Nothing but the text of the records belongs in your answer: repeat all of it exactly and leave out the images.

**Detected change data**
+++
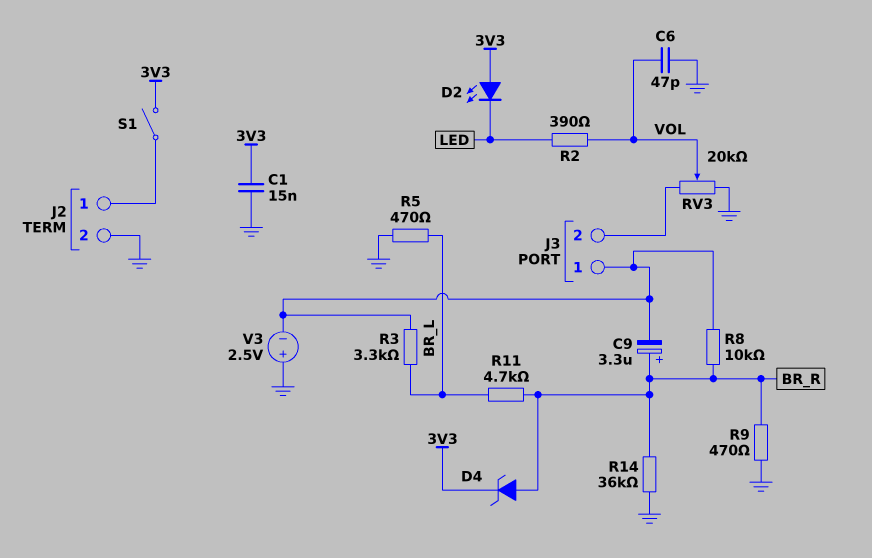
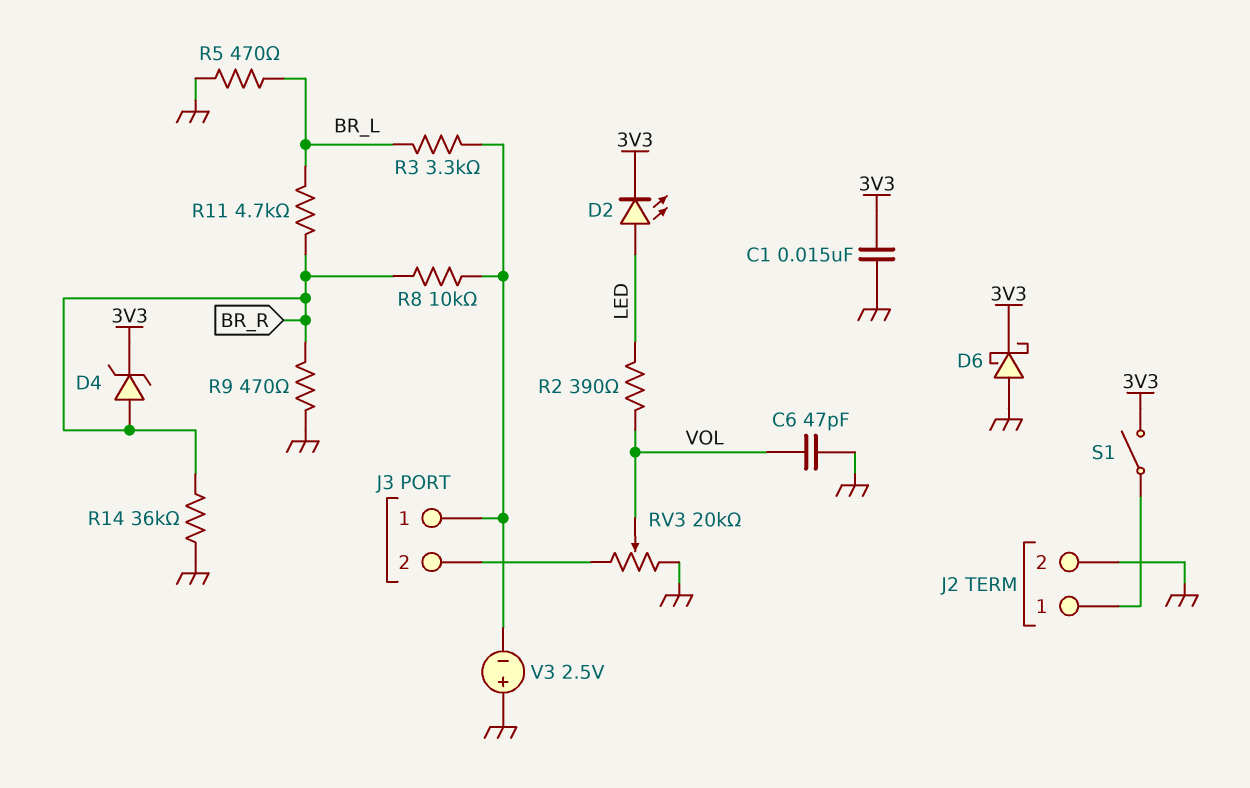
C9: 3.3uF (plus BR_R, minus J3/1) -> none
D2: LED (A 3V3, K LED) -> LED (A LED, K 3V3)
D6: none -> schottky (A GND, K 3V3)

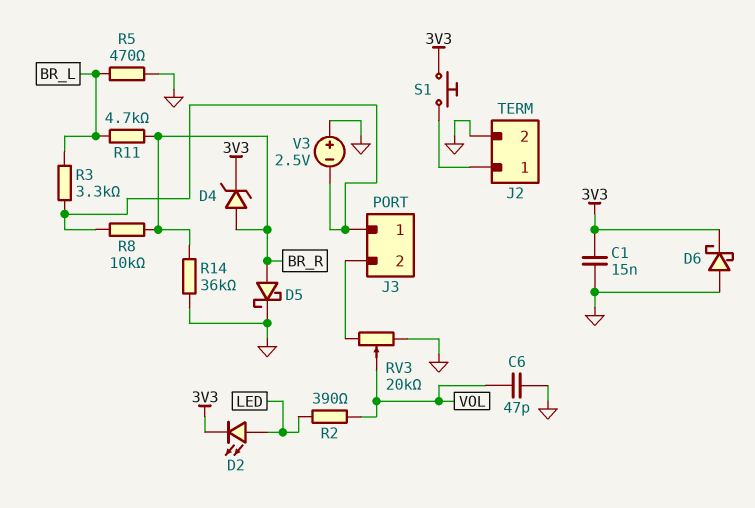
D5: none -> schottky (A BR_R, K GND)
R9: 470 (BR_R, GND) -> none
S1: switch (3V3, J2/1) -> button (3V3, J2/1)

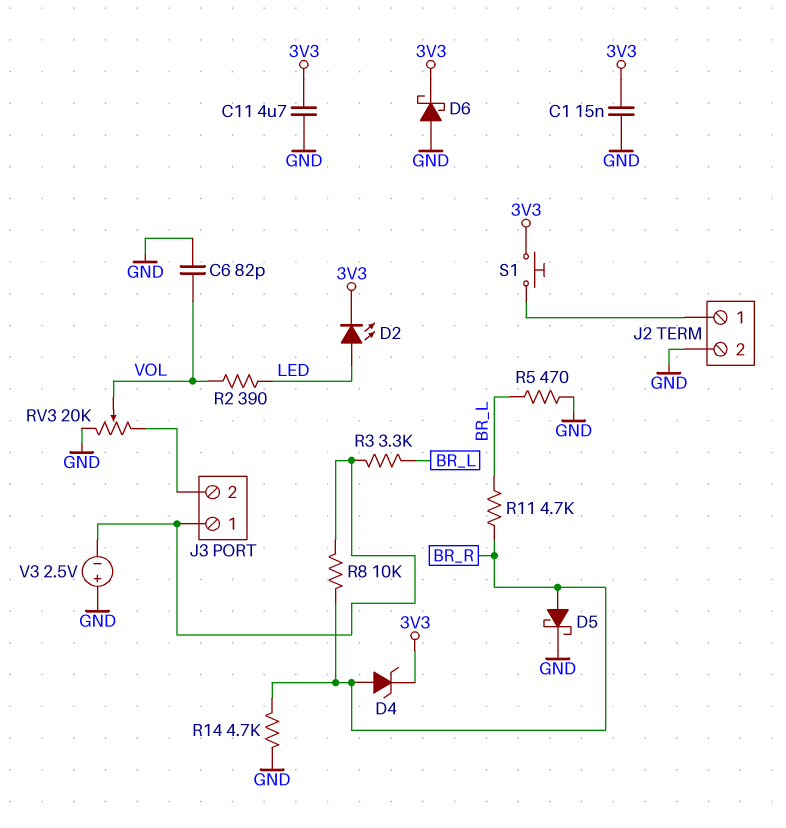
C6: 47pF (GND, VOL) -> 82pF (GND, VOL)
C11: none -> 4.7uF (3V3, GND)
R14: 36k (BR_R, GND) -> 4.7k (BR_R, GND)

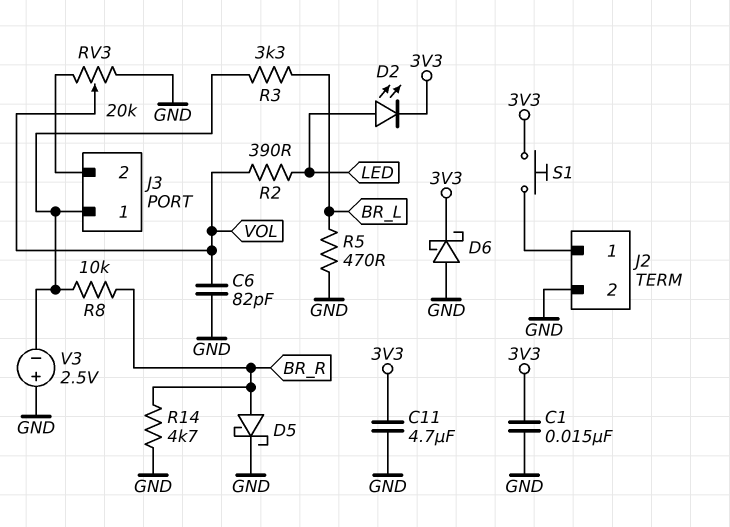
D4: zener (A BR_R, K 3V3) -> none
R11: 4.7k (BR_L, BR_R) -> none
+++
**Task response**
C9: 3.3uF (plus BR_R, minus J3/1) -> none
D2: LED (A 3V3, K LED) -> LED (A LED, K 3V3)
D6: none -> schottky (A GND, K 3V3)

D5: none -> schottky (A BR_R, K GND)
R9: 470 (BR_R, GND) -> none
S1: switch (3V3, J2/1) -> button (3V3, J2/1)

C6: 47pF (GND, VOL) -> 82pF (GND, VOL)
C11: none -> 4.7uF (3V3, GND)
R14: 36k (BR_R, GND) -> 4.7k (BR_R, GND)

D4: zener (A BR_R, K 3V3) -> none
R11: 4.7k (BR_L, BR_R) -> none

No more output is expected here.